EXTRACTED RECORDS:
§ §

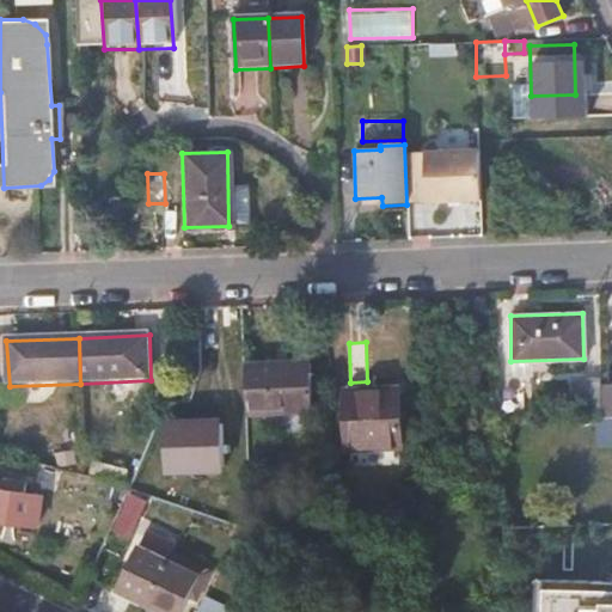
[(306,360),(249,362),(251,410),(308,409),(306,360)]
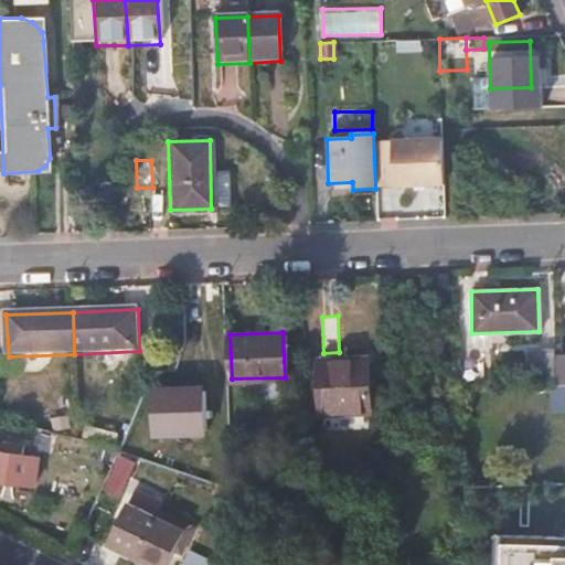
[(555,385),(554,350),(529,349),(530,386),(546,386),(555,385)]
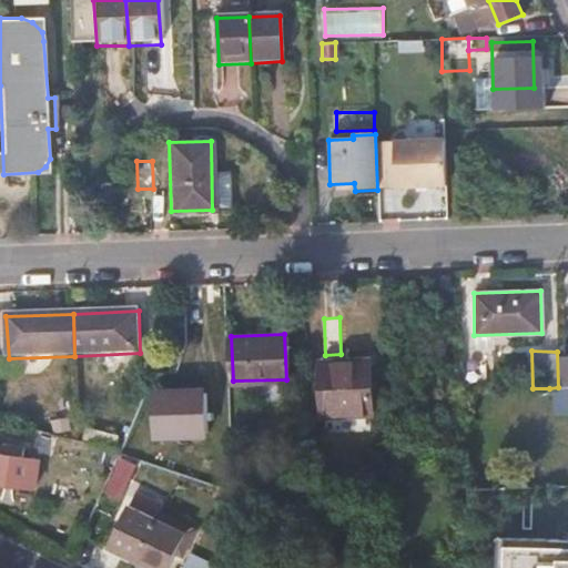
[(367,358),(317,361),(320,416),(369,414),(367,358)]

§ §

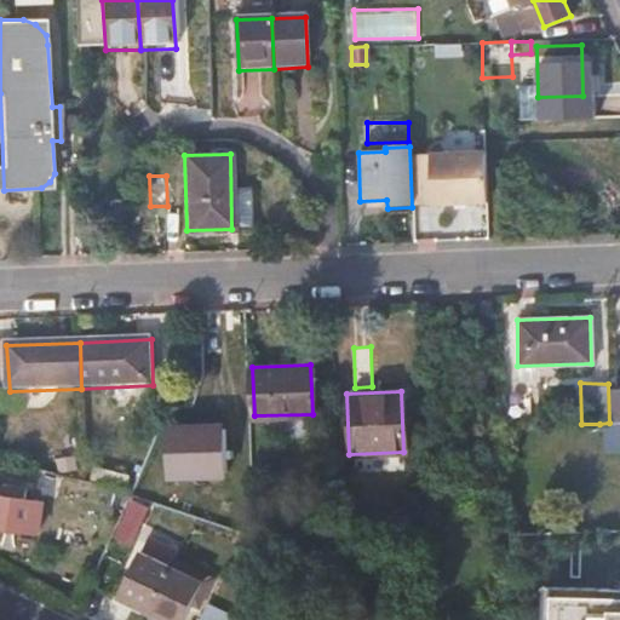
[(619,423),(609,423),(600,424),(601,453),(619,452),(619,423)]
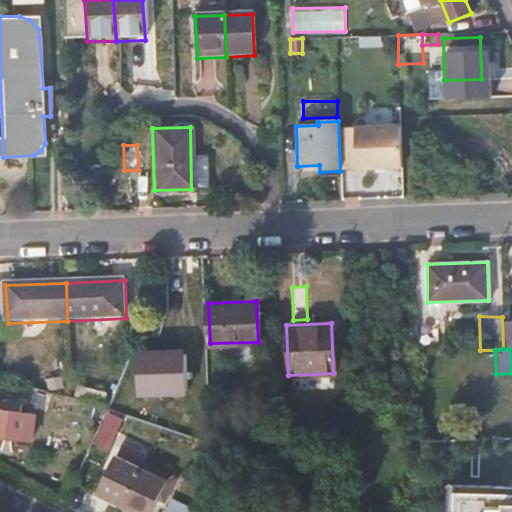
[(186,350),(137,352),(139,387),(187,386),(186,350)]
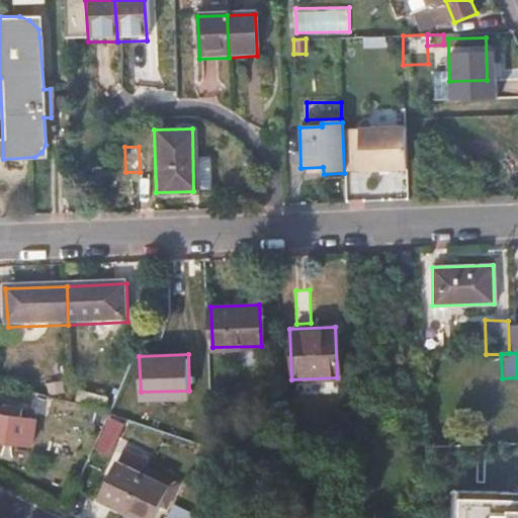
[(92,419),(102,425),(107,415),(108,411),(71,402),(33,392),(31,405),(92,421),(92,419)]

§ §

PROBLEM TO SOLVE: Look above for the line with "[(306,360),(249,362),(251,410),(308,409),(306,360)]" and the line with "[(367,358),(317,361),(320,416),(369,414),(367,358)]". Output those two and everything between them exactly, pictures excluded.

RESULT:
[(306,360),(249,362),(251,410),(308,409),(306,360)]
[(555,385),(554,350),(529,349),(530,386),(546,386),(555,385)]
[(367,358),(317,361),(320,416),(369,414),(367,358)]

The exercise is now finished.